- [Required action] Where a line holds the word "DGND", copy it from the records.

[Supplied entries — start]

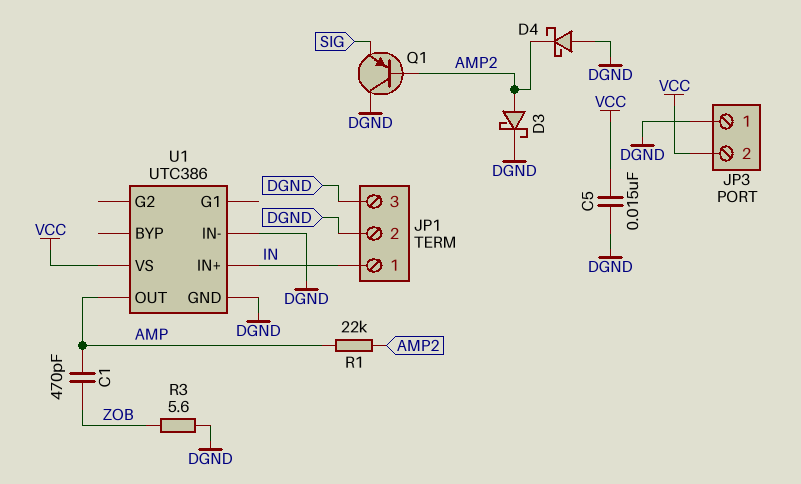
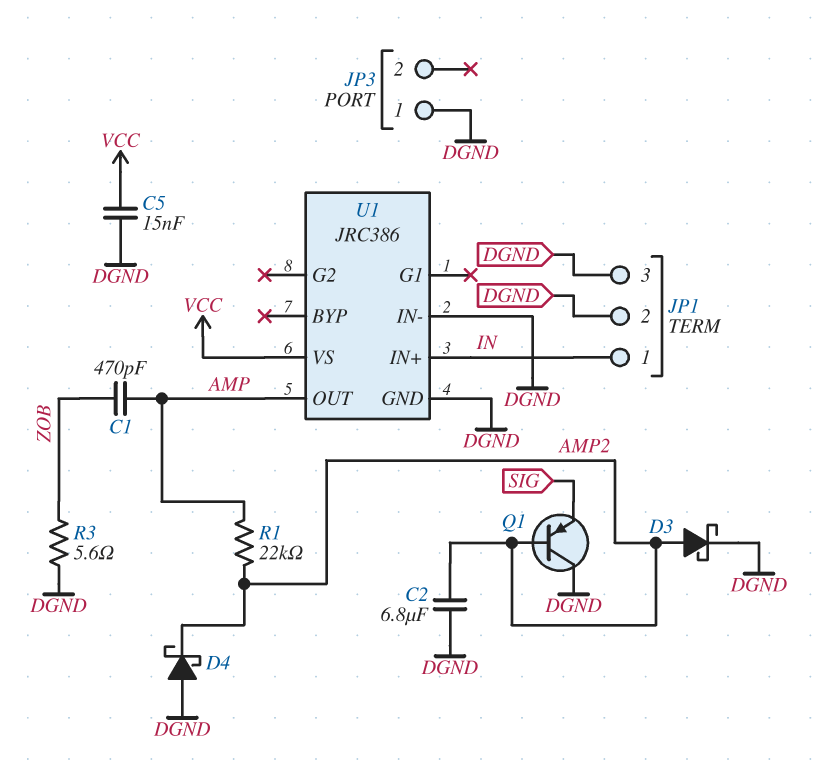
C2: none -> 6.8uF (AMP2, DGND)
JP3 pin 2: VCC -> none
U1: UTC386 -> JRC386

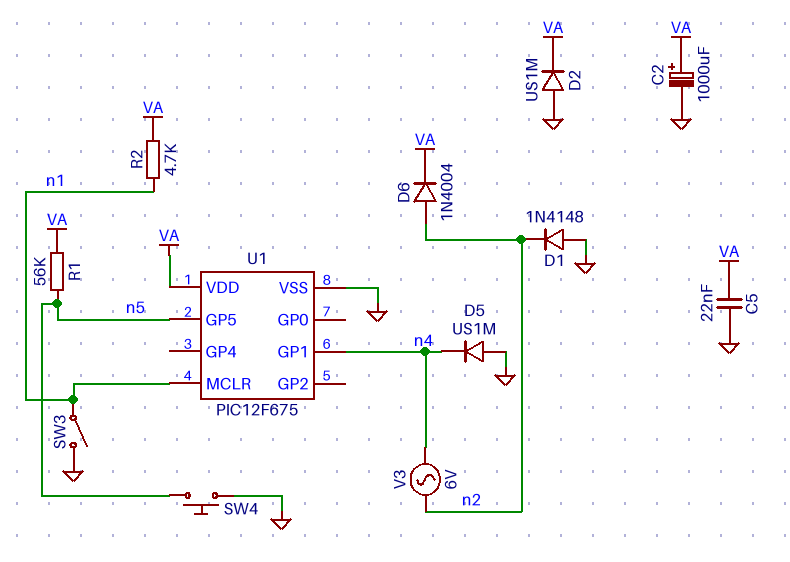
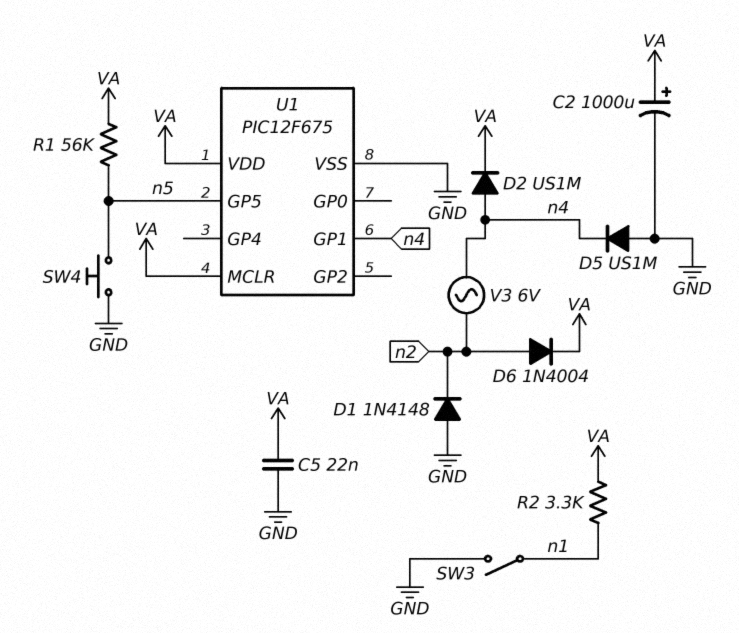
D2: diode US1M (A GND, K VA) -> diode US1M (A n4, K VA)
R2: 4.7k (VA, n1) -> 3.3k (VA, n1)
U1 pin MCLR: n1 -> VA

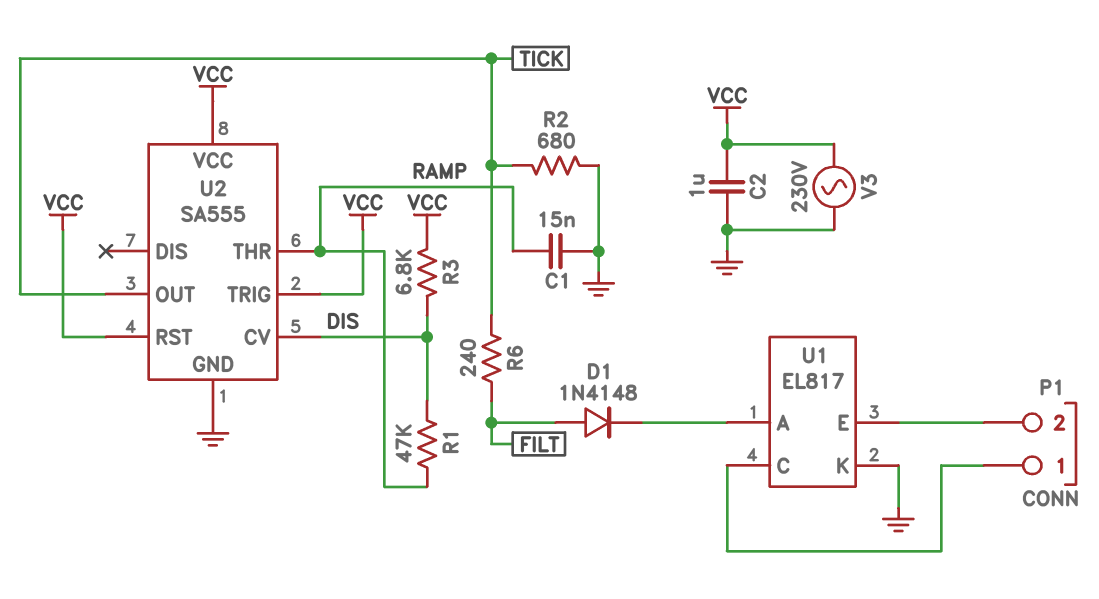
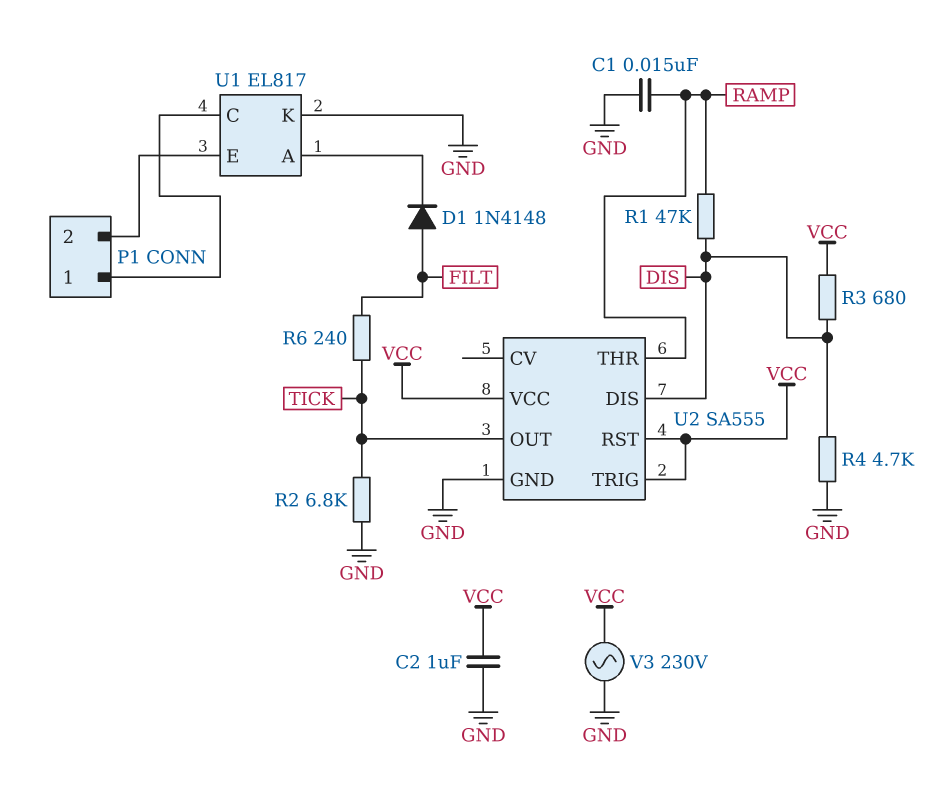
R2: 680 (GND, TICK) -> 6.8k (GND, TICK)
R3: 6.8k (DIS, VCC) -> 680 (DIS, VCC)
R4: none -> 4.7k (DIS, GND)
U2 pin CV: DIS -> none
U2 pin DIS: none -> DIS

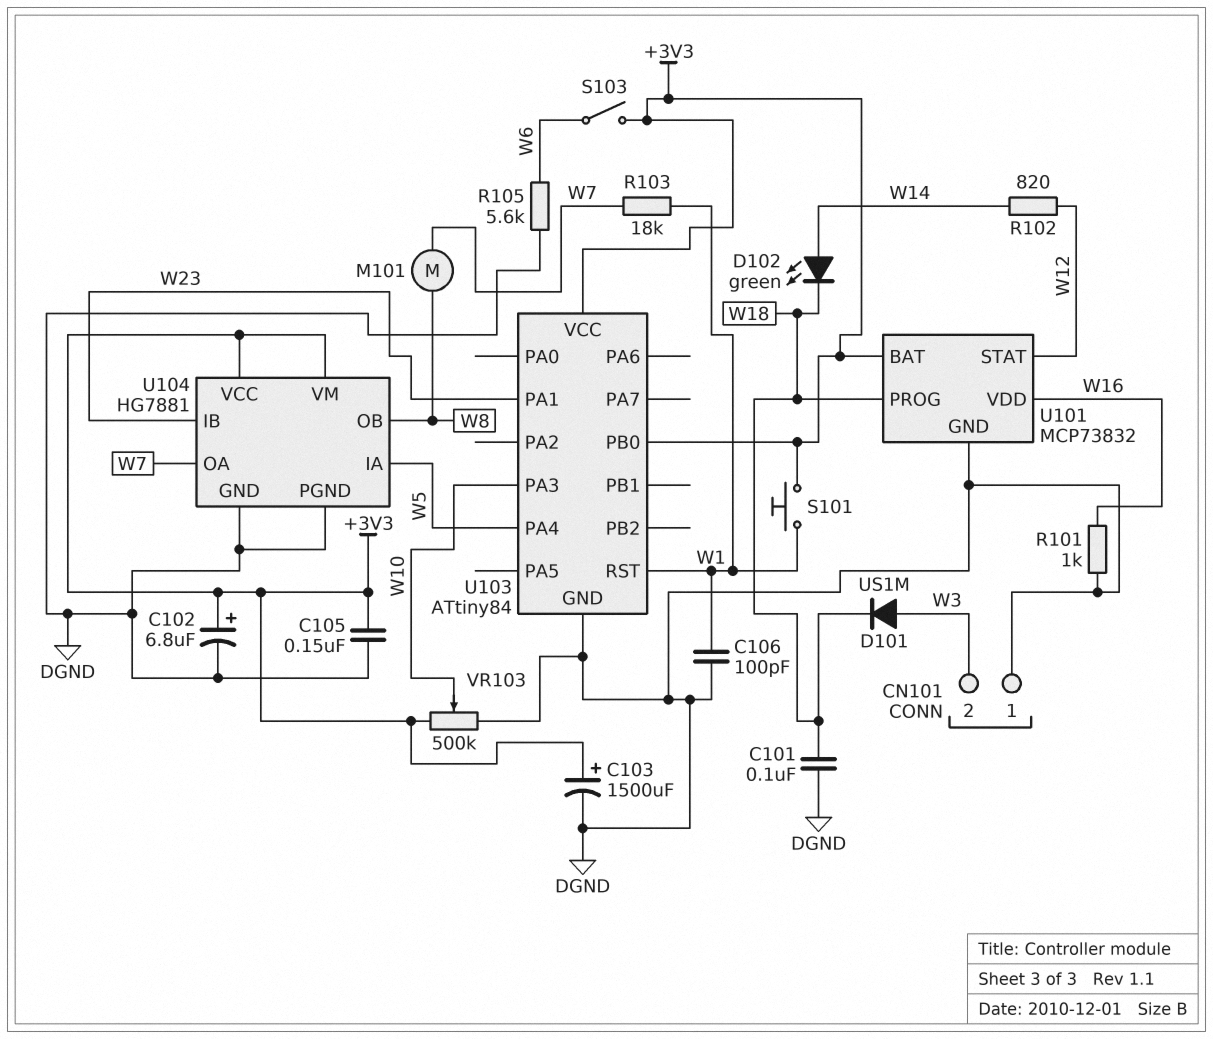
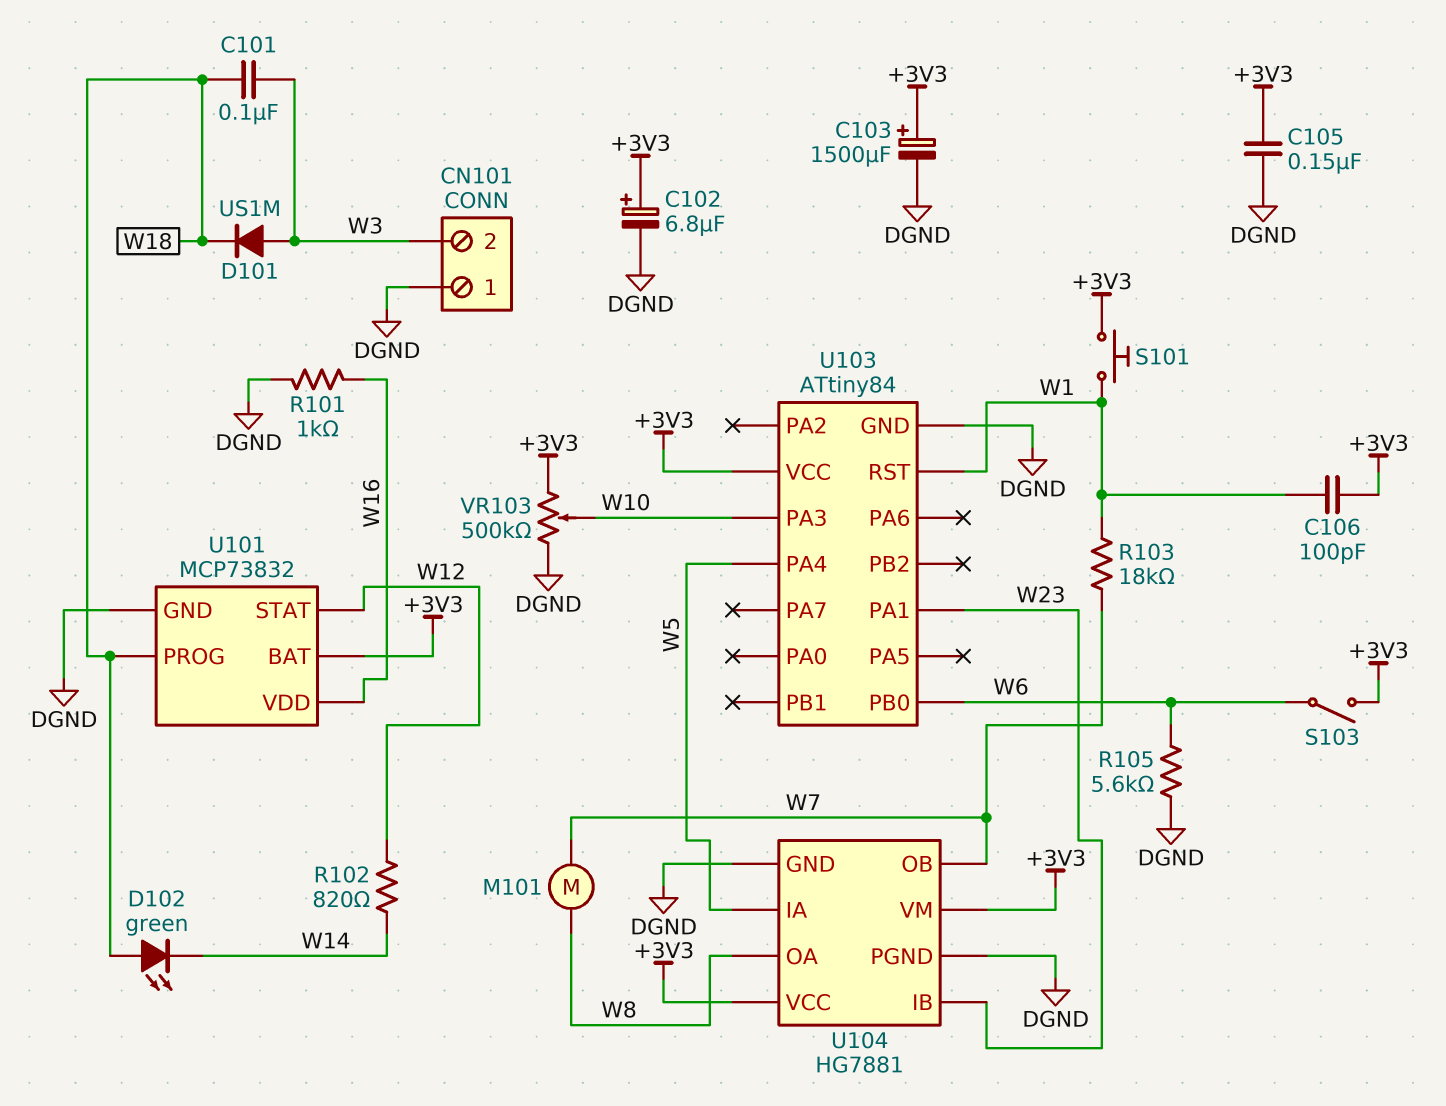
C101: 100nF (DGND, W18) -> 100nF (W3, W18)
C106: 100pF (DGND, W1) -> 100pF (+3V3, W1)
D102: LED green (A W14, K W18) -> LED green (A W18, K W14)
U103 pin PB0: +3V3 -> W6
U104 pin OA: W7 -> W8
U104 pin OB: W8 -> W7

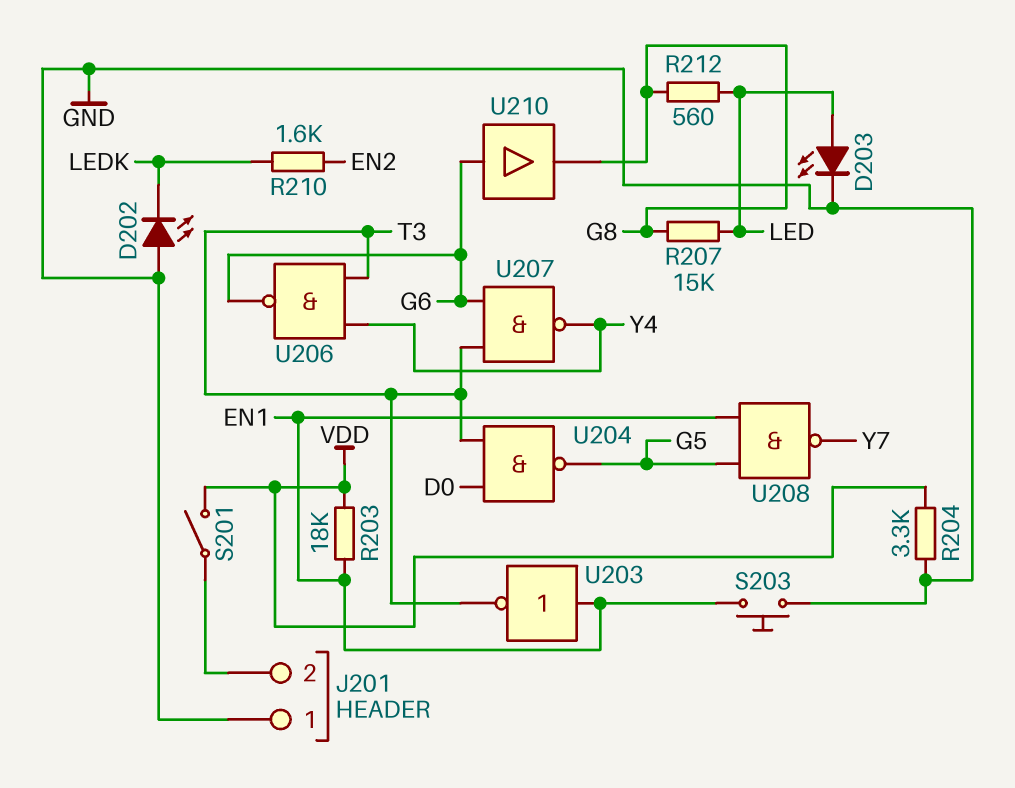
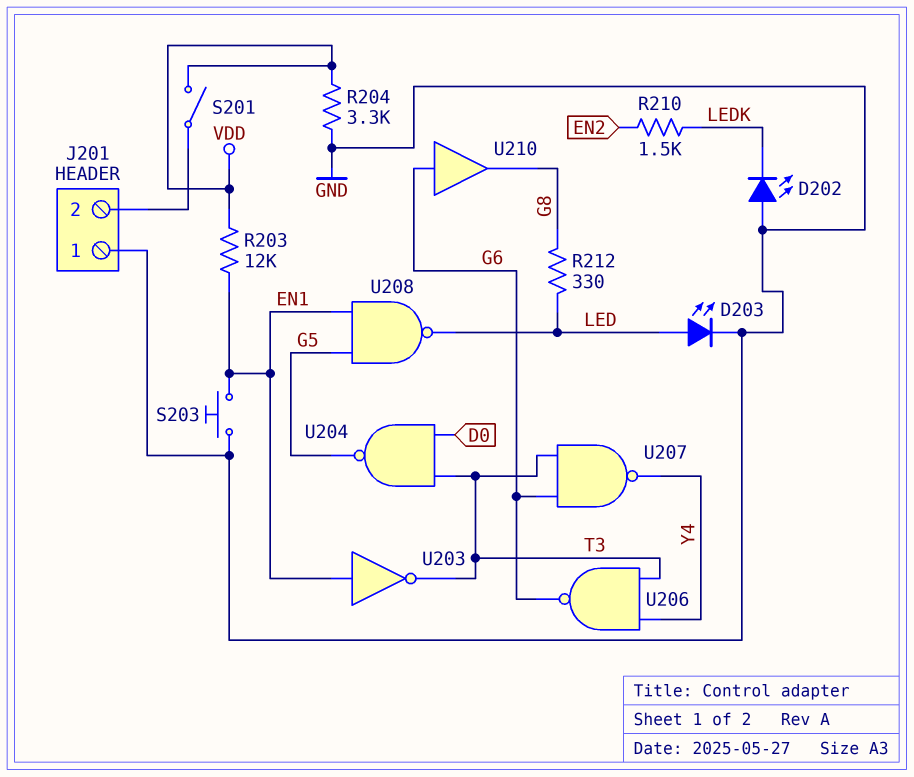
R203: 18k (EN1, VDD) -> 12k (EN1, VDD)
R207: 15k (G8, LED) -> none
R210: 1.6k (EN2, LEDK) -> 1.5k (EN2, LEDK)
R212: 560 (G8, LED) -> 330 (G8, LED)
U208: NAND (in EN1, in G5, out Y7) -> NAND (in EN1, in G5, out LED)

[Supplied entries — finish]

- [Finished task]
C2: none -> 6.8uF (AMP2, DGND)
C101: 100nF (DGND, W18) -> 100nF (W3, W18)
C106: 100pF (DGND, W1) -> 100pF (+3V3, W1)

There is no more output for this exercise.